= Exercise description =
Your task is to repeat the data exactly, every line of it.

= Provided data =
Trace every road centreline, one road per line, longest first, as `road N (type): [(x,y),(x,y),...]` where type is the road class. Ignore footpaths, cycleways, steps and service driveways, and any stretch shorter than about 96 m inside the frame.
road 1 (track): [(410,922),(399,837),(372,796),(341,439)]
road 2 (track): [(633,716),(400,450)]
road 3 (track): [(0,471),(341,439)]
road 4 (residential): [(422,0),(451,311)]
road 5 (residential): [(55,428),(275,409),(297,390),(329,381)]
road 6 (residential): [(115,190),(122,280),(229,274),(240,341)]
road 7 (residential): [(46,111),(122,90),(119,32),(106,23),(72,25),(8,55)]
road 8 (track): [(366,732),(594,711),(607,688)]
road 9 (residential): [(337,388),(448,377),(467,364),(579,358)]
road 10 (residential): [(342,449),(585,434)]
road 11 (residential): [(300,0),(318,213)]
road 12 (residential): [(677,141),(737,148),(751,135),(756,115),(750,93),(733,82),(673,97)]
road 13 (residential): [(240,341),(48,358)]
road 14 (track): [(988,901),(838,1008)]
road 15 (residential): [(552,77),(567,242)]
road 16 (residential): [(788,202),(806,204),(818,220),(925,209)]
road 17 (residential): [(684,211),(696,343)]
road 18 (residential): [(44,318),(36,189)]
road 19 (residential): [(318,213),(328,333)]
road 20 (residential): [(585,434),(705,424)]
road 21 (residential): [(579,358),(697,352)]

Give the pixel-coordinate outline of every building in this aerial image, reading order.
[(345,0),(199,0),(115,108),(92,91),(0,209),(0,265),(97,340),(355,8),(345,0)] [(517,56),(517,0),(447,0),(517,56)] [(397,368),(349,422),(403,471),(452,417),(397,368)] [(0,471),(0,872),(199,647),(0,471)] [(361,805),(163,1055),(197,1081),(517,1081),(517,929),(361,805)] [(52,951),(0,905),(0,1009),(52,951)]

= The answer =
Trace every road centreline, one road per line, longest first, as `road N (type): [(x,y),(x,y),...]` where type is the road class. Ignore footpaths, cycleways, steps and service driveways, and any stretch shorter than about 96 m inside the frame.
road 1 (track): [(410,922),(399,837),(372,796),(341,439)]
road 2 (track): [(633,716),(400,450)]
road 3 (track): [(0,471),(341,439)]
road 4 (residential): [(422,0),(451,311)]
road 5 (residential): [(55,428),(275,409),(297,390),(329,381)]
road 6 (residential): [(115,190),(122,280),(229,274),(240,341)]
road 7 (residential): [(46,111),(122,90),(119,32),(106,23),(72,25),(8,55)]
road 8 (track): [(366,732),(594,711),(607,688)]
road 9 (residential): [(337,388),(448,377),(467,364),(579,358)]
road 10 (residential): [(342,449),(585,434)]
road 11 (residential): [(300,0),(318,213)]
road 12 (residential): [(677,141),(737,148),(751,135),(756,115),(750,93),(733,82),(673,97)]
road 13 (residential): [(240,341),(48,358)]
road 14 (track): [(988,901),(838,1008)]
road 15 (residential): [(552,77),(567,242)]
road 16 (residential): [(788,202),(806,204),(818,220),(925,209)]
road 17 (residential): [(684,211),(696,343)]
road 18 (residential): [(44,318),(36,189)]
road 19 (residential): [(318,213),(328,333)]
road 20 (residential): [(585,434),(705,424)]
road 21 (residential): [(579,358),(697,352)]

Give the pixel-coordinate outline of every building in this aerial image, reading order.
[(345,0),(199,0),(115,108),(92,91),(0,209),(0,265),(97,340),(355,8),(345,0)] [(517,56),(517,0),(447,0),(517,56)] [(397,368),(349,422),(403,471),(452,417),(397,368)] [(0,471),(0,872),(199,647),(0,471)] [(361,805),(163,1055),(197,1081),(517,1081),(517,929),(361,805)] [(52,951),(0,905),(0,1009),(52,951)]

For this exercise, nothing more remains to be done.